Below are the entries; transcribe them exactly and drop every picture.

DATA SUPPLIED
----------

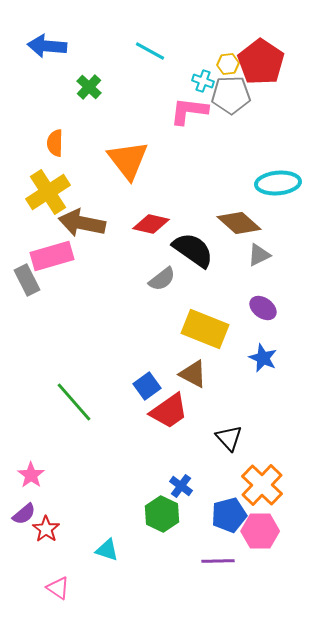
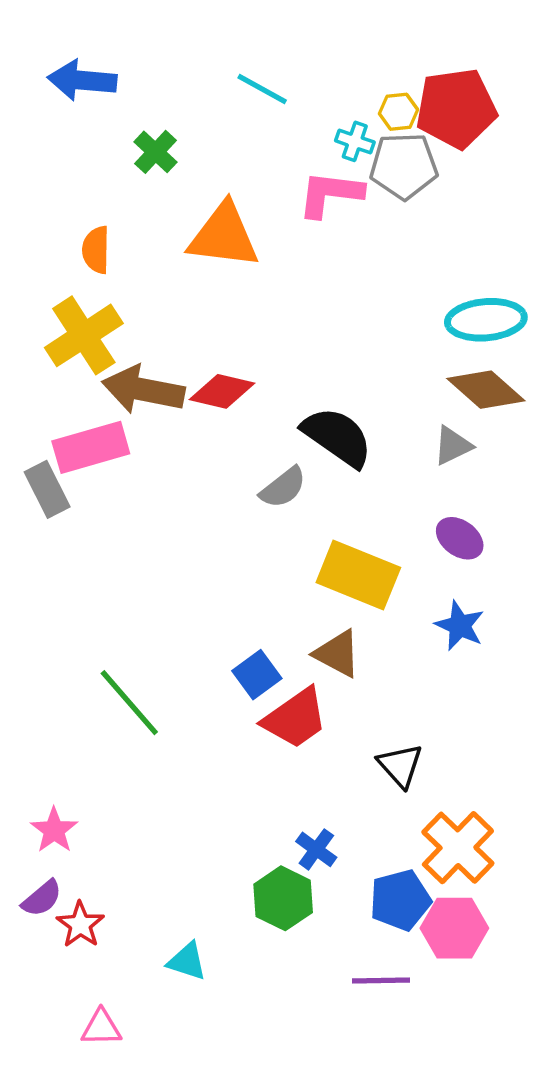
red pentagon: (261, 62) -> (456, 108), turned 30
orange triangle: (128, 160) -> (224, 236), moved, turned -45
brown diamond: (239, 223) -> (486, 390), moved
red diamond: (151, 224) -> (222, 391), moved
pink triangle: (58, 588) -> (101, 1028), turned -35

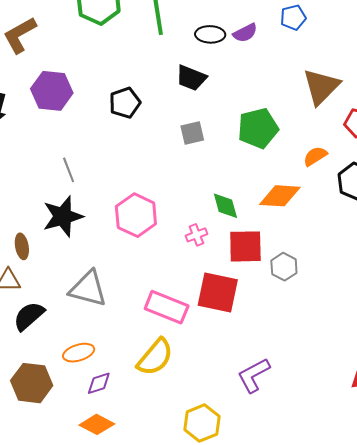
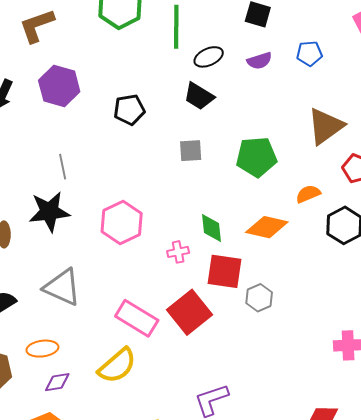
black ellipse: (210, 34) -> (209, 57), moved, turned -36
red square: (218, 293) -> (189, 312), turned 30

----------

EXERCISE RESULT
red pentagon: (261, 62) -> (456, 108), turned 30
orange triangle: (128, 160) -> (224, 236), moved, turned -45
brown diamond: (239, 223) -> (486, 390), moved
red diamond: (151, 224) -> (222, 391), moved
pink triangle: (58, 588) -> (101, 1028), turned -35

black ellipse: (210, 34) -> (209, 57), moved, turned -36
red square: (218, 293) -> (189, 312), turned 30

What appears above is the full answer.